→ **AVAILABLE DATA**
== Segment start ==

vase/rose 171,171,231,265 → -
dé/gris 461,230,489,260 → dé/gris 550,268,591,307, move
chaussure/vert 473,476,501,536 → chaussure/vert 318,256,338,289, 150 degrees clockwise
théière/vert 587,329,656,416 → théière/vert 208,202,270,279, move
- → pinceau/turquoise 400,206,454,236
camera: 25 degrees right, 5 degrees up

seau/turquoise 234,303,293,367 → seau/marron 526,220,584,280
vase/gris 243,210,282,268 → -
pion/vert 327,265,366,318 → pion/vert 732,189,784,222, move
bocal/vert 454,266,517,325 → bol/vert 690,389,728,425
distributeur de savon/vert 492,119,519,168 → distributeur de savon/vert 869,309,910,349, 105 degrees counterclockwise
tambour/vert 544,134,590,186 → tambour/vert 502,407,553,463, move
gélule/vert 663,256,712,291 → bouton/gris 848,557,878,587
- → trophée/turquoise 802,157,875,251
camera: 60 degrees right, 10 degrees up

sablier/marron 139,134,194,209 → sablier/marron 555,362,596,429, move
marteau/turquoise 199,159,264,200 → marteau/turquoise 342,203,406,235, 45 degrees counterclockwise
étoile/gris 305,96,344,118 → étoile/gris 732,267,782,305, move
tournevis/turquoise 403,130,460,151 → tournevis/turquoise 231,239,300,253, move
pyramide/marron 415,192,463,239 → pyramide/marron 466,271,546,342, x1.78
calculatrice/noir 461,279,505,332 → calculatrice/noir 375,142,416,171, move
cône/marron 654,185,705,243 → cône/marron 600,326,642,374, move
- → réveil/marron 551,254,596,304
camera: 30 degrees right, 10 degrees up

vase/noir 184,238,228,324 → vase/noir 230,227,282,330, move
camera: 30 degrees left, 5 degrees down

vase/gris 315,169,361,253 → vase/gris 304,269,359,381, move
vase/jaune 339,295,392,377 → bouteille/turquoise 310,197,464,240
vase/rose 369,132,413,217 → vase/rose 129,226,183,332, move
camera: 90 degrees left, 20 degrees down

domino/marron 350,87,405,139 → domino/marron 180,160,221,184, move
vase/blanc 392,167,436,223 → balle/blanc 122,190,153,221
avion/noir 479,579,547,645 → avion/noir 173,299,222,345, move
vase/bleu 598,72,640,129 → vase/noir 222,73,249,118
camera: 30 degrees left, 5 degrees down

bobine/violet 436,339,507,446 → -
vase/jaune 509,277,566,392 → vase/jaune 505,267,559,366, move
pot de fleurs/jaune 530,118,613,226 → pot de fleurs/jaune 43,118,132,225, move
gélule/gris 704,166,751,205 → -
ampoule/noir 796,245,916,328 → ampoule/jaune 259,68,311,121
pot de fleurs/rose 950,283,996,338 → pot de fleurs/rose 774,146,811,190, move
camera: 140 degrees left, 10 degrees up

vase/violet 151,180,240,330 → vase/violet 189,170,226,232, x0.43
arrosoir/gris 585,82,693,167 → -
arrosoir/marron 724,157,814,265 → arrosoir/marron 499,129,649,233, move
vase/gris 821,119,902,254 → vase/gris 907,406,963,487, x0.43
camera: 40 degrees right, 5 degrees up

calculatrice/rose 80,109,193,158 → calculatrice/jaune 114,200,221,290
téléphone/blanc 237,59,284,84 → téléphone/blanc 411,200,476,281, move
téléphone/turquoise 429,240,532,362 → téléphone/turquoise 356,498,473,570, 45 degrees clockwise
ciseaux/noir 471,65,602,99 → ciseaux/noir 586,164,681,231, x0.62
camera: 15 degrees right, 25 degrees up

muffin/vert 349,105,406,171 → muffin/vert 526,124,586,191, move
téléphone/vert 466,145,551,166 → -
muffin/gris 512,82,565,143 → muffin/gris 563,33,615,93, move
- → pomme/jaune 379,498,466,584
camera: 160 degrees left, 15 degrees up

== Segment end ==

→ **EXERCISE INSTRUCTIONS**
Without skipping a line, retype the full listing.

→ **ANSWER TO THE PROBLEM**
vase/rose 171,171,231,265 → -
dé/gris 461,230,489,260 → dé/gris 550,268,591,307, move
chaussure/vert 473,476,501,536 → chaussure/vert 318,256,338,289, 150 degrees clockwise
théière/vert 587,329,656,416 → théière/vert 208,202,270,279, move
- → pinceau/turquoise 400,206,454,236
camera: 25 degrees right, 5 degrees up

seau/turquoise 234,303,293,367 → seau/marron 526,220,584,280
vase/gris 243,210,282,268 → -
pion/vert 327,265,366,318 → pion/vert 732,189,784,222, move
bocal/vert 454,266,517,325 → bol/vert 690,389,728,425
distributeur de savon/vert 492,119,519,168 → distributeur de savon/vert 869,309,910,349, 105 degrees counterclockwise
tambour/vert 544,134,590,186 → tambour/vert 502,407,553,463, move
gélule/vert 663,256,712,291 → bouton/gris 848,557,878,587
- → trophée/turquoise 802,157,875,251
camera: 60 degrees right, 10 degrees up

sablier/marron 139,134,194,209 → sablier/marron 555,362,596,429, move
marteau/turquoise 199,159,264,200 → marteau/turquoise 342,203,406,235, 45 degrees counterclockwise
étoile/gris 305,96,344,118 → étoile/gris 732,267,782,305, move
tournevis/turquoise 403,130,460,151 → tournevis/turquoise 231,239,300,253, move
pyramide/marron 415,192,463,239 → pyramide/marron 466,271,546,342, x1.78
calculatrice/noir 461,279,505,332 → calculatrice/noir 375,142,416,171, move
cône/marron 654,185,705,243 → cône/marron 600,326,642,374, move
- → réveil/marron 551,254,596,304
camera: 30 degrees right, 10 degrees up

vase/noir 184,238,228,324 → vase/noir 230,227,282,330, move
camera: 30 degrees left, 5 degrees down

vase/gris 315,169,361,253 → vase/gris 304,269,359,381, move
vase/jaune 339,295,392,377 → bouteille/turquoise 310,197,464,240
vase/rose 369,132,413,217 → vase/rose 129,226,183,332, move
camera: 90 degrees left, 20 degrees down

domino/marron 350,87,405,139 → domino/marron 180,160,221,184, move
vase/blanc 392,167,436,223 → balle/blanc 122,190,153,221
avion/noir 479,579,547,645 → avion/noir 173,299,222,345, move
vase/bleu 598,72,640,129 → vase/noir 222,73,249,118
camera: 30 degrees left, 5 degrees down

bobine/violet 436,339,507,446 → -
vase/jaune 509,277,566,392 → vase/jaune 505,267,559,366, move
pot de fleurs/jaune 530,118,613,226 → pot de fleurs/jaune 43,118,132,225, move
gélule/gris 704,166,751,205 → -
ampoule/noir 796,245,916,328 → ampoule/jaune 259,68,311,121
pot de fleurs/rose 950,283,996,338 → pot de fleurs/rose 774,146,811,190, move
camera: 140 degrees left, 10 degrees up

vase/violet 151,180,240,330 → vase/violet 189,170,226,232, x0.43
arrosoir/gris 585,82,693,167 → -
arrosoir/marron 724,157,814,265 → arrosoir/marron 499,129,649,233, move
vase/gris 821,119,902,254 → vase/gris 907,406,963,487, x0.43
camera: 40 degrees right, 5 degrees up

calculatrice/rose 80,109,193,158 → calculatrice/jaune 114,200,221,290
téléphone/blanc 237,59,284,84 → téléphone/blanc 411,200,476,281, move
téléphone/turquoise 429,240,532,362 → téléphone/turquoise 356,498,473,570, 45 degrees clockwise
ciseaux/noir 471,65,602,99 → ciseaux/noir 586,164,681,231, x0.62
camera: 15 degrees right, 25 degrees up

muffin/vert 349,105,406,171 → muffin/vert 526,124,586,191, move
téléphone/vert 466,145,551,166 → -
muffin/gris 512,82,565,143 → muffin/gris 563,33,615,93, move
- → pomme/jaune 379,498,466,584
camera: 160 degrees left, 15 degrees up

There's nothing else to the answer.